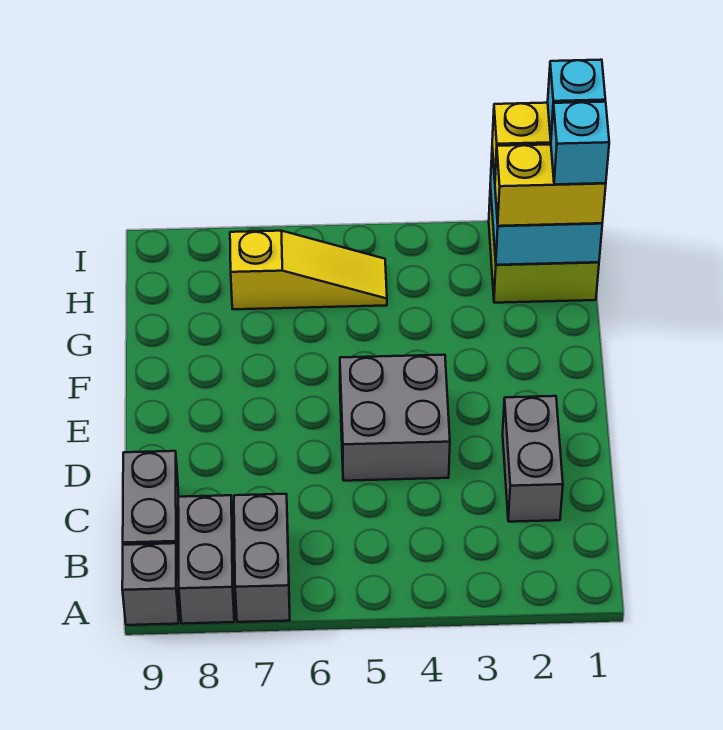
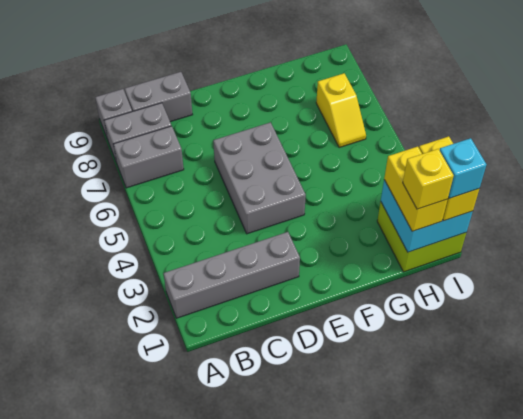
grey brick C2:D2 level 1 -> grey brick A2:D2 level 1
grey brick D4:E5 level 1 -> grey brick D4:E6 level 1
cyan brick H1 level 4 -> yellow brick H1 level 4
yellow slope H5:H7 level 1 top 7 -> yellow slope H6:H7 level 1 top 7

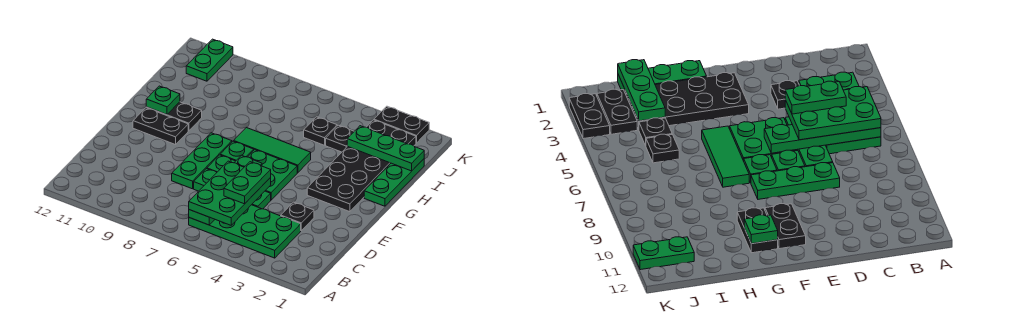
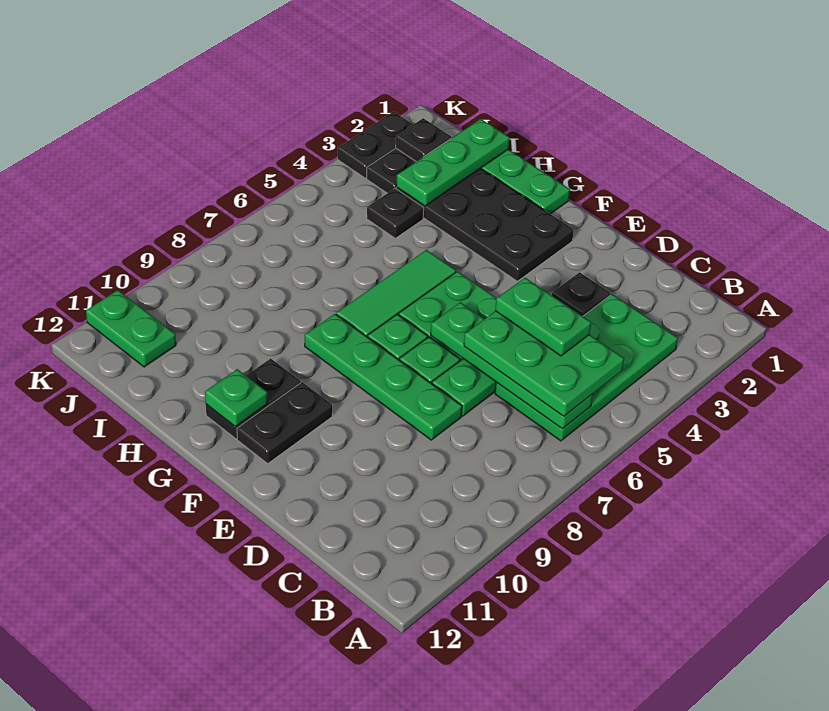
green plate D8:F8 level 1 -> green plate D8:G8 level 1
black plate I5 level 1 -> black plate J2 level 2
---
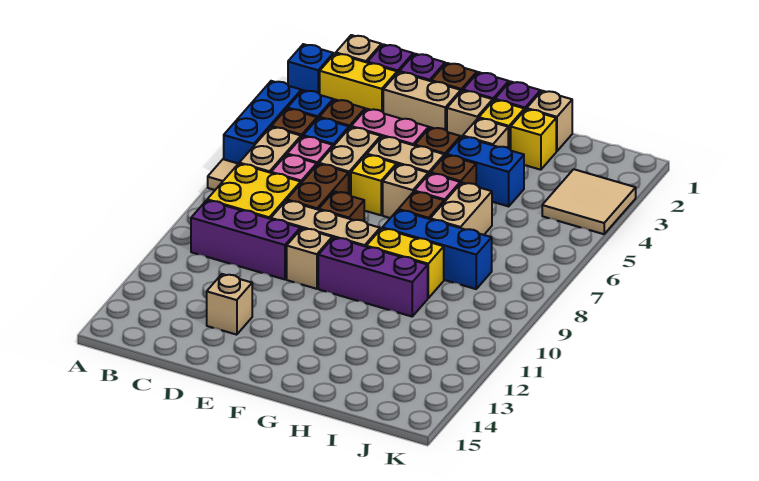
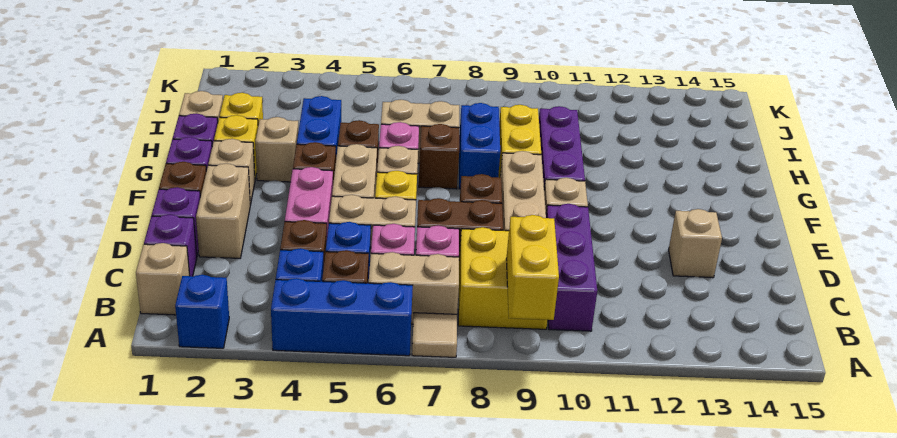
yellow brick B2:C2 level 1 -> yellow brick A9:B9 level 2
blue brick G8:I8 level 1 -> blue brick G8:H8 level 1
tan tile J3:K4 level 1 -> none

Requirement:
Every line above from the line with "blue brick G8:I8" to the line with "tan tile J3:K4 level 1 -> none" is wanted, ends included; write them out exactly and add no other line.

Solved problem:
blue brick G8:I8 level 1 -> blue brick G8:H8 level 1
tan tile J3:K4 level 1 -> none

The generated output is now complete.